EXERCISE GOAL:
The expected response is a copy of every line in the entries below that includes the word "blue".

SUPPLIED ENTRIES:

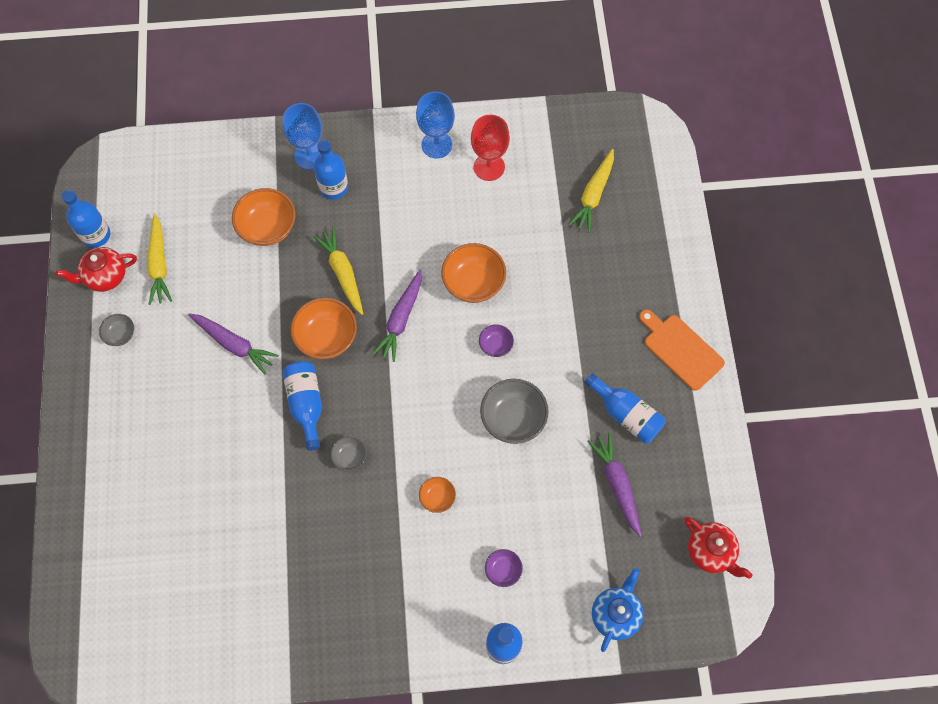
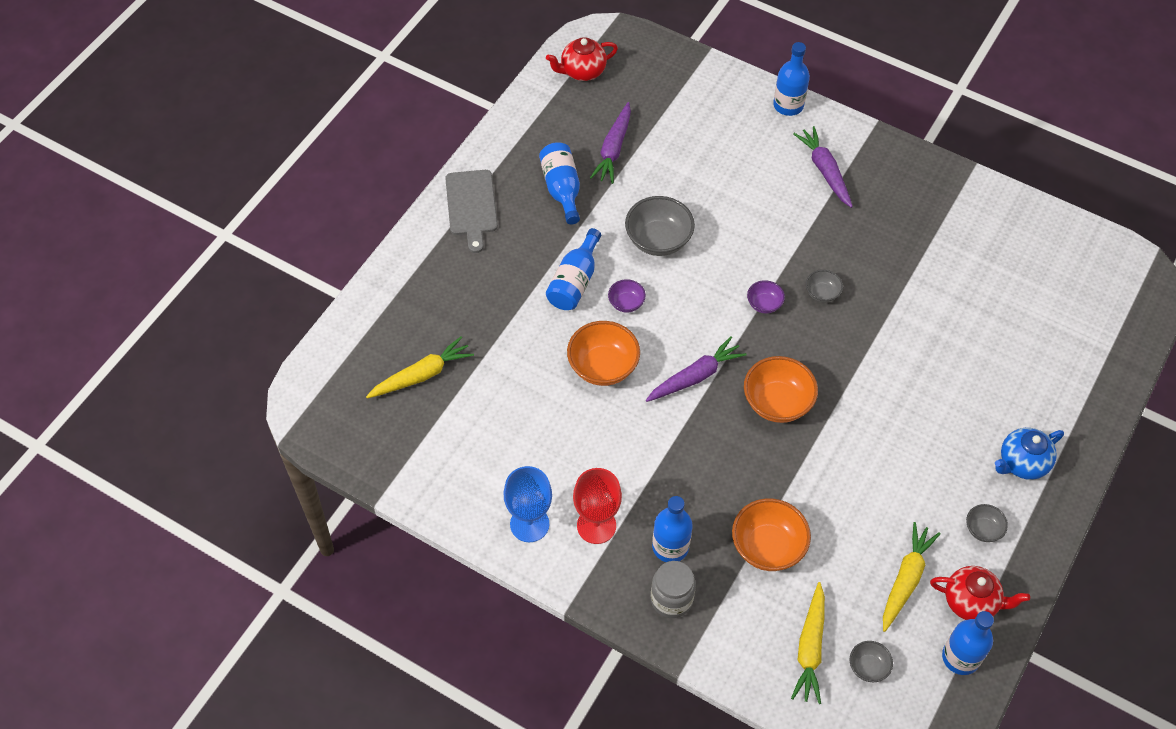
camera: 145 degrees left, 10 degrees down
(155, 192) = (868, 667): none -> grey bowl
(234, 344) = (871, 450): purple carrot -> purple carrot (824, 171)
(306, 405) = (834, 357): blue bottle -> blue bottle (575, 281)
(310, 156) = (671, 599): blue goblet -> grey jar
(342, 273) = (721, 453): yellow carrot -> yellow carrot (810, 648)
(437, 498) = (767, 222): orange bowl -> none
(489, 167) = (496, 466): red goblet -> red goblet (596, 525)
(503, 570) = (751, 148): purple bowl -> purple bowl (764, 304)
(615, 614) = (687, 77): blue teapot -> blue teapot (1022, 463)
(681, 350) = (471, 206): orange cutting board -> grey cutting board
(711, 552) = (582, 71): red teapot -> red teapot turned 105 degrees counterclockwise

==

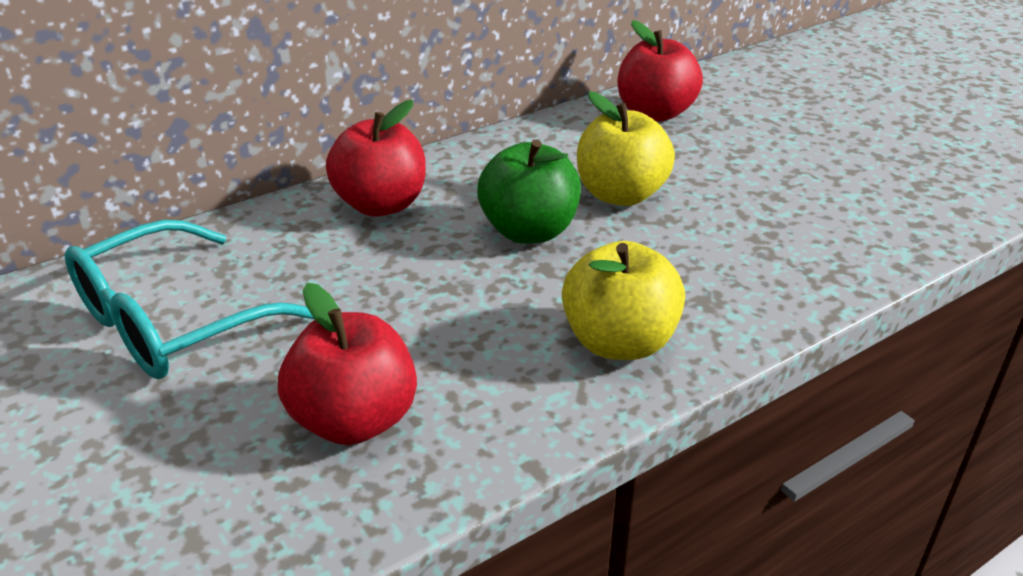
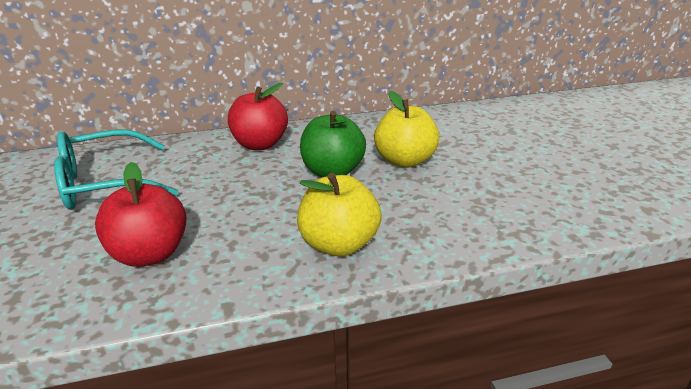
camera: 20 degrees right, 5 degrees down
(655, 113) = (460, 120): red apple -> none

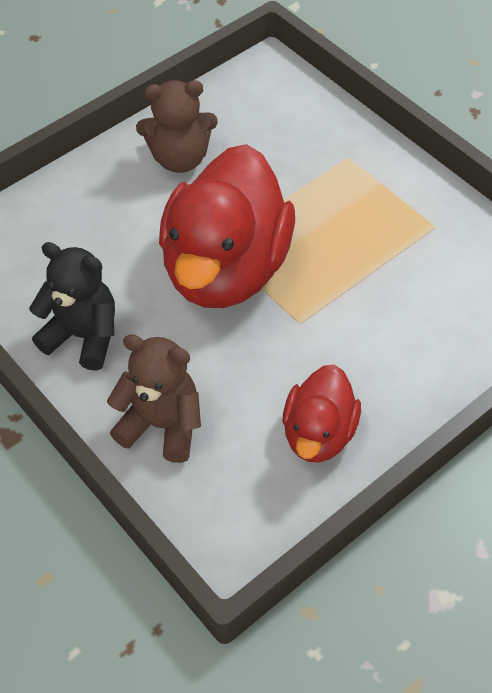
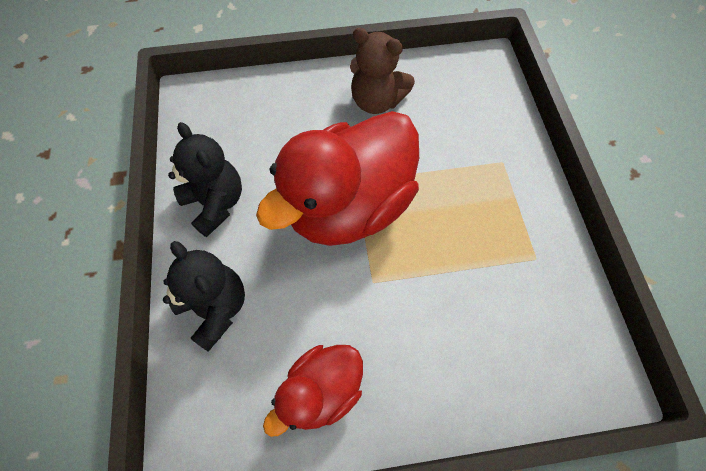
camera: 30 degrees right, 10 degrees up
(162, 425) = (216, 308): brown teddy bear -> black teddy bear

--

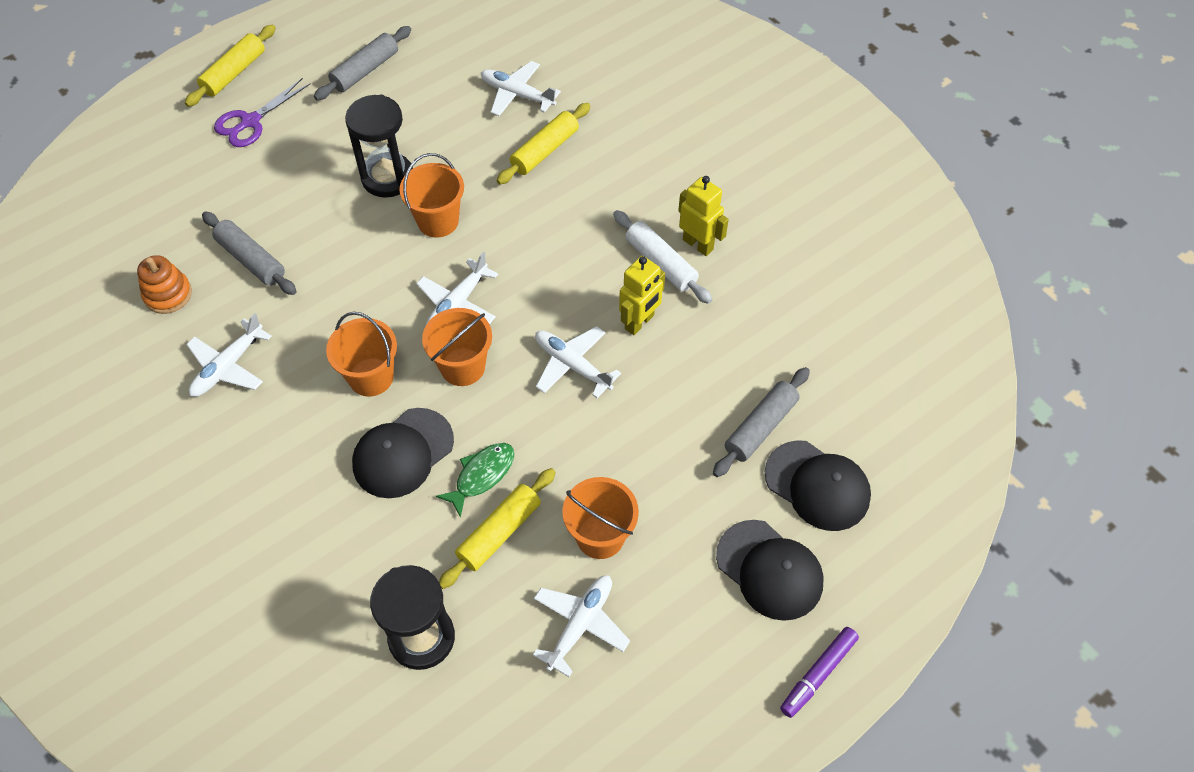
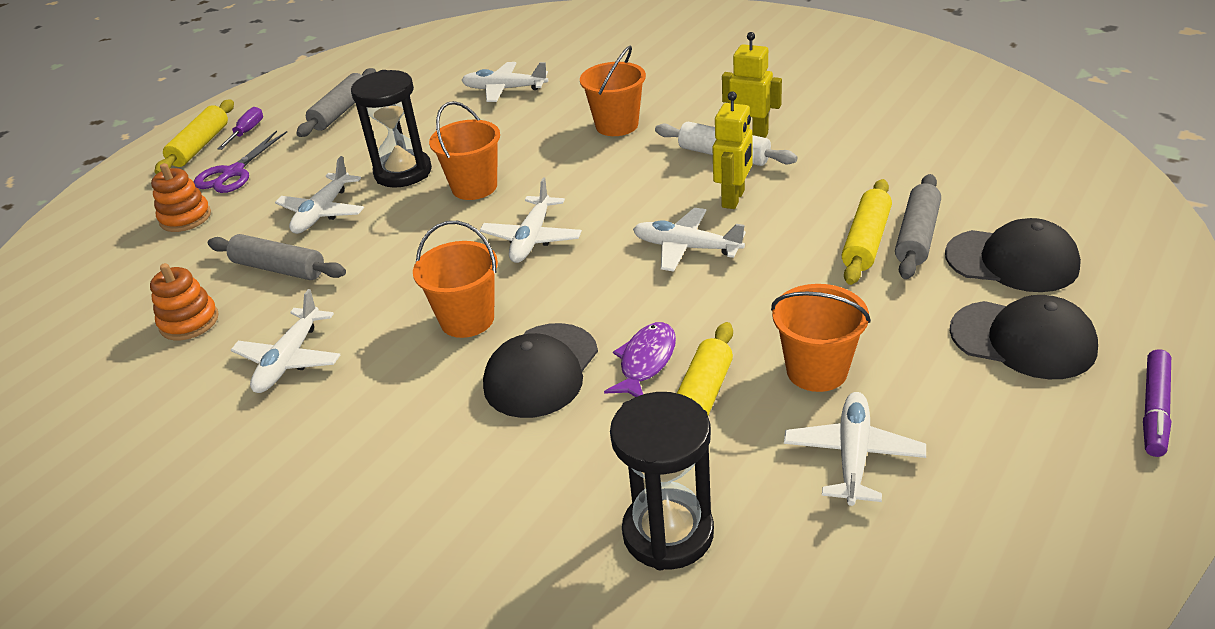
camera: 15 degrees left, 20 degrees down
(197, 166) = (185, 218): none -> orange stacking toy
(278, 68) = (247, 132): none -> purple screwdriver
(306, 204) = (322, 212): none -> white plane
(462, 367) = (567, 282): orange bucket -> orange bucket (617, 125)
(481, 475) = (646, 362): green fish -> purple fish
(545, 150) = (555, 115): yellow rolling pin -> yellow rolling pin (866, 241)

OUTPUT BELOW:
(306, 405) = (834, 357): blue bottle -> blue bottle (575, 281)
(310, 156) = (671, 599): blue goblet -> grey jar
(615, 614) = (687, 77): blue teapot -> blue teapot (1022, 463)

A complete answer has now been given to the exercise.